:: About this task ::
Please write out, exactly as they appear, the line containing "V203: AC 6V (AC1, VA) -> AC 6V (AC1, AC2)" and every line after it to the end of the records, and nothing more.

Stored data entries
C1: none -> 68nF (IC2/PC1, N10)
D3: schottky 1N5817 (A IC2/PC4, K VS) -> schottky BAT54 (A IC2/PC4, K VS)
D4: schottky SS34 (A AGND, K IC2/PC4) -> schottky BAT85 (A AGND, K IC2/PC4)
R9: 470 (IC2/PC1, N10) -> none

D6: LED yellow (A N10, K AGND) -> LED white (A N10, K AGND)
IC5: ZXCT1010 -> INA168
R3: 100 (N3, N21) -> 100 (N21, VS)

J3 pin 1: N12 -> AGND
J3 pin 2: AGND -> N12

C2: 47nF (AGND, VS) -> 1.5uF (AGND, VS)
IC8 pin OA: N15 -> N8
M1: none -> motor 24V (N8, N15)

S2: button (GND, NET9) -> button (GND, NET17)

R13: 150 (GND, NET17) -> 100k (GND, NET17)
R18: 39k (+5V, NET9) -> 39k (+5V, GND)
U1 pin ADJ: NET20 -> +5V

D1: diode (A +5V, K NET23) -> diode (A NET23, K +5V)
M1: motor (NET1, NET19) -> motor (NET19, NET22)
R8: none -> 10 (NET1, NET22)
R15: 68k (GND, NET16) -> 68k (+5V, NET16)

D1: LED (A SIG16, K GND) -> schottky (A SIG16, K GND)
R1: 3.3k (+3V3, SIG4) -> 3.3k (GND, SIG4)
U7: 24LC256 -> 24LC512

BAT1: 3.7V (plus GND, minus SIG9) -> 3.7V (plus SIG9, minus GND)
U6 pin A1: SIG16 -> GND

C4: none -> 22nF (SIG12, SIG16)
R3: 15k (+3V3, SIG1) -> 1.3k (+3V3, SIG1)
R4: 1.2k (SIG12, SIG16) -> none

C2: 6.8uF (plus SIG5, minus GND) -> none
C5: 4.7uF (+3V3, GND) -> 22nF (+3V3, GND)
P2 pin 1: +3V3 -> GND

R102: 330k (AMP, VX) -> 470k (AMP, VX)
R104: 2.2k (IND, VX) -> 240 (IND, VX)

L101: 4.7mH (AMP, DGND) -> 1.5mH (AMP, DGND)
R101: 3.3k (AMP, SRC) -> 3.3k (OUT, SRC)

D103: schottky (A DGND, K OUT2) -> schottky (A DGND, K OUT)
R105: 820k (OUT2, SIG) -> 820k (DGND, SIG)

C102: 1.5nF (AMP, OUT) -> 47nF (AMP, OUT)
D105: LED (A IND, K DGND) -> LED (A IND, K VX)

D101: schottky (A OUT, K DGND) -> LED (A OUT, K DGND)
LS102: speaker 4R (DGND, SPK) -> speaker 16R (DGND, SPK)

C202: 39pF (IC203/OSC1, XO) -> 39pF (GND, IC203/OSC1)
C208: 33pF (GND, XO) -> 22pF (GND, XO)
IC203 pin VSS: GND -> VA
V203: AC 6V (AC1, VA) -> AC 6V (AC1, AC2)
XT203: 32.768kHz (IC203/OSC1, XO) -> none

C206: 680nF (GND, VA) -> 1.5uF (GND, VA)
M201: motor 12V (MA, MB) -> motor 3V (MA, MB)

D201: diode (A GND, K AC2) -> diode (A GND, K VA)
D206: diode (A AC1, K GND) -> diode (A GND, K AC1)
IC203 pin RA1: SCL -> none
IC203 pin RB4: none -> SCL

:: Response for this exercise ::
V203: AC 6V (AC1, VA) -> AC 6V (AC1, AC2)
XT203: 32.768kHz (IC203/OSC1, XO) -> none

C206: 680nF (GND, VA) -> 1.5uF (GND, VA)
M201: motor 12V (MA, MB) -> motor 3V (MA, MB)

D201: diode (A GND, K AC2) -> diode (A GND, K VA)
D206: diode (A AC1, K GND) -> diode (A GND, K AC1)
IC203 pin RA1: SCL -> none
IC203 pin RB4: none -> SCL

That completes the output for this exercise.